- _Required work_:
Word for word, reproduce each entry.

Stored items from a collection
__________
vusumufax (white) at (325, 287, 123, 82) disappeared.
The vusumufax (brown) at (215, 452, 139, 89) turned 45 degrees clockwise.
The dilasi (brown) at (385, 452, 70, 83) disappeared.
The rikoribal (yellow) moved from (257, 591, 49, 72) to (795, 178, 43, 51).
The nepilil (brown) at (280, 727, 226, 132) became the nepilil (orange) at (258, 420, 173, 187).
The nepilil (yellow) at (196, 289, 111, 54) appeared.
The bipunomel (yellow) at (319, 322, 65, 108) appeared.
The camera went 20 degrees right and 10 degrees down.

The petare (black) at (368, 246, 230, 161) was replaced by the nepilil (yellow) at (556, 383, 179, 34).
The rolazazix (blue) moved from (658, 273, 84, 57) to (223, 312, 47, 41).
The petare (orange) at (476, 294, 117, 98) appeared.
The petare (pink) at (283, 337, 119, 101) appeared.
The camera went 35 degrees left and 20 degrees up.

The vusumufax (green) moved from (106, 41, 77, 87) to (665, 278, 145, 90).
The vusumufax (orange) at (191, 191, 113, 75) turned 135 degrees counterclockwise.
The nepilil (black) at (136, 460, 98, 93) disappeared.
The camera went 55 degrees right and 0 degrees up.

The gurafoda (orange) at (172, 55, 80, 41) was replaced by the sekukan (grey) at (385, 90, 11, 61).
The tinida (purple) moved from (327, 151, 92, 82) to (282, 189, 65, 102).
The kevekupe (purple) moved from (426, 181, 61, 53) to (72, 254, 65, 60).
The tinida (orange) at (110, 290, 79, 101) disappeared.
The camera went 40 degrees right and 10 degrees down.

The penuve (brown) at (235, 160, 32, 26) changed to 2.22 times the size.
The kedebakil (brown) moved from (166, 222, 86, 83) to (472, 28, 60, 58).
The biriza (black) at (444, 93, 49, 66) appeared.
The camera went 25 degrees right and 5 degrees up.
__________
- _Output for this exercise_:
vusumufax (white) at (325, 287, 123, 82) disappeared.
The vusumufax (brown) at (215, 452, 139, 89) turned 45 degrees clockwise.
The dilasi (brown) at (385, 452, 70, 83) disappeared.
The rikoribal (yellow) moved from (257, 591, 49, 72) to (795, 178, 43, 51).
The nepilil (brown) at (280, 727, 226, 132) became the nepilil (orange) at (258, 420, 173, 187).
The nepilil (yellow) at (196, 289, 111, 54) appeared.
The bipunomel (yellow) at (319, 322, 65, 108) appeared.
The camera went 20 degrees right and 10 degrees down.

The petare (black) at (368, 246, 230, 161) was replaced by the nepilil (yellow) at (556, 383, 179, 34).
The rolazazix (blue) moved from (658, 273, 84, 57) to (223, 312, 47, 41).
The petare (orange) at (476, 294, 117, 98) appeared.
The petare (pink) at (283, 337, 119, 101) appeared.
The camera went 35 degrees left and 20 degrees up.

The vusumufax (green) moved from (106, 41, 77, 87) to (665, 278, 145, 90).
The vusumufax (orange) at (191, 191, 113, 75) turned 135 degrees counterclockwise.
The nepilil (black) at (136, 460, 98, 93) disappeared.
The camera went 55 degrees right and 0 degrees up.

The gurafoda (orange) at (172, 55, 80, 41) was replaced by the sekukan (grey) at (385, 90, 11, 61).
The tinida (purple) moved from (327, 151, 92, 82) to (282, 189, 65, 102).
The kevekupe (purple) moved from (426, 181, 61, 53) to (72, 254, 65, 60).
The tinida (orange) at (110, 290, 79, 101) disappeared.
The camera went 40 degrees right and 10 degrees down.

The penuve (brown) at (235, 160, 32, 26) changed to 2.22 times the size.
The kedebakil (brown) moved from (166, 222, 86, 83) to (472, 28, 60, 58).
The biriza (black) at (444, 93, 49, 66) appeared.
The camera went 25 degrees right and 5 degrees up.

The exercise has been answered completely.